**Required work**
When you reach the line containing "(404, 158) = (828, 356): green" in the entries below, begin reproducing lines exactly, and stop once the line containing "(468, 252) = (532, 434): white" is done.

*** The data Section Begins ***

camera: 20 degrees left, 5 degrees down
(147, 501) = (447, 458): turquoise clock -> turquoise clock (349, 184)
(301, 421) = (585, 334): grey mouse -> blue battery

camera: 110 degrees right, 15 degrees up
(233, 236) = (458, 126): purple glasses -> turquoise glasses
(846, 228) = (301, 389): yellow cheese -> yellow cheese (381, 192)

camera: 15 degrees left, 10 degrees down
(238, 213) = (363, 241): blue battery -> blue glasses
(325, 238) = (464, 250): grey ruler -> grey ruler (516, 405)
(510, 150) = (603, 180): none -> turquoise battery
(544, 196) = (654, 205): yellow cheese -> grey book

*** The data Section Ends ***
*** The data Section Begins ***

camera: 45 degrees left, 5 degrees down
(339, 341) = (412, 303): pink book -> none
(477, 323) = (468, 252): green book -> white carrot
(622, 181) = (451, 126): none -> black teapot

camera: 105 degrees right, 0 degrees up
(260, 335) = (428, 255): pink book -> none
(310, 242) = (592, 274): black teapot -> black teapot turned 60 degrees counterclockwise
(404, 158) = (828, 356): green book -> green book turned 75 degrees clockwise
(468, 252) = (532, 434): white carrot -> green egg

*** The data Section Ends ***
*** The data Section Begins ***

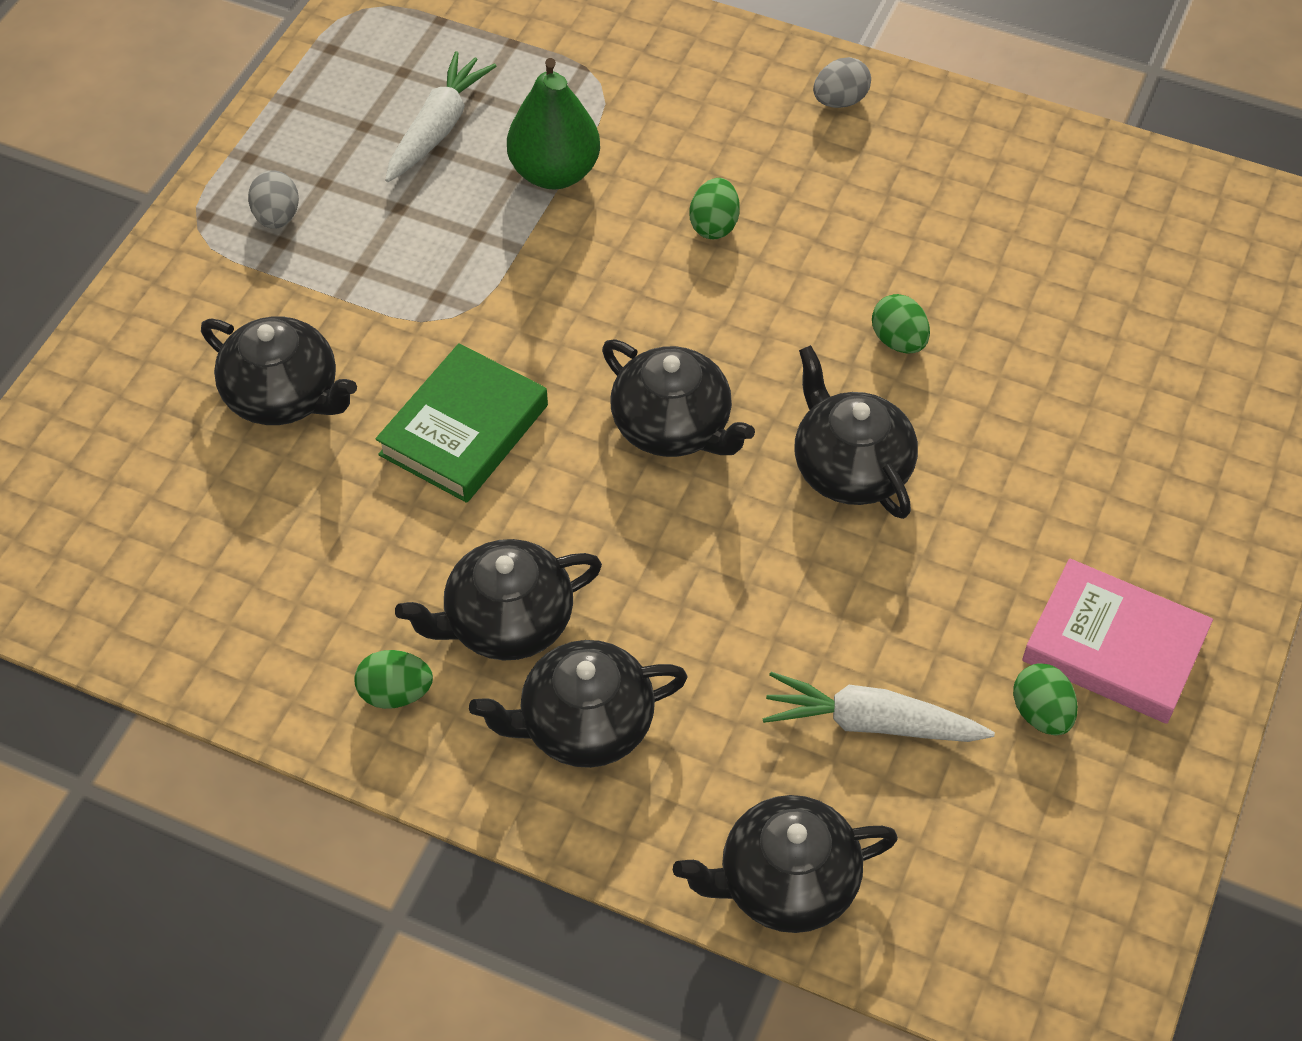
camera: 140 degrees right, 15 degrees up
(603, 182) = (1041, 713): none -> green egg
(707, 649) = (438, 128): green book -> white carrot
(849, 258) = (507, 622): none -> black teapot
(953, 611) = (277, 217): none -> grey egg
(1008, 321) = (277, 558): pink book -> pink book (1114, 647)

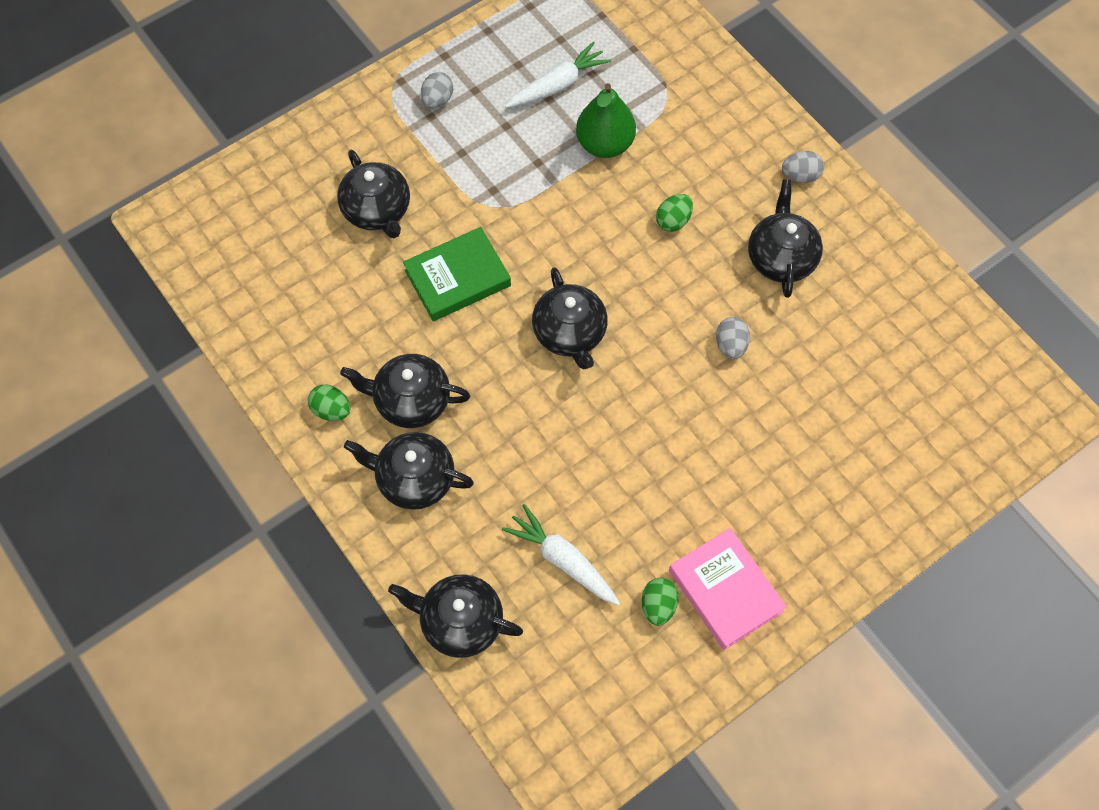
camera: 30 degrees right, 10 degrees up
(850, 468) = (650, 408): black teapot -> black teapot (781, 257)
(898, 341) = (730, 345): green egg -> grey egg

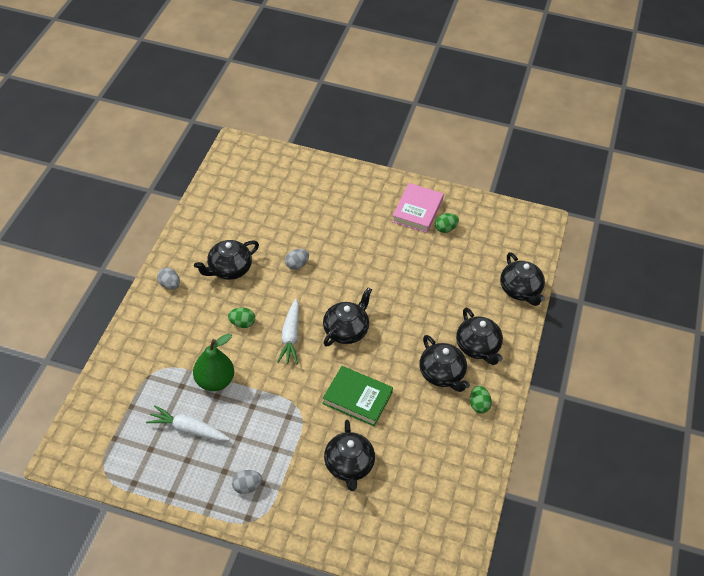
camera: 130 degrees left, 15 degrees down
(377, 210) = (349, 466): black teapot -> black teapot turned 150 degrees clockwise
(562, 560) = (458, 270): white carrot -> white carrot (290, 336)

*** The data Section Ends ***

**Answer below**
(404, 158) = (828, 356): green book -> green book turned 75 degrees clockwise
(468, 252) = (532, 434): white carrot -> green egg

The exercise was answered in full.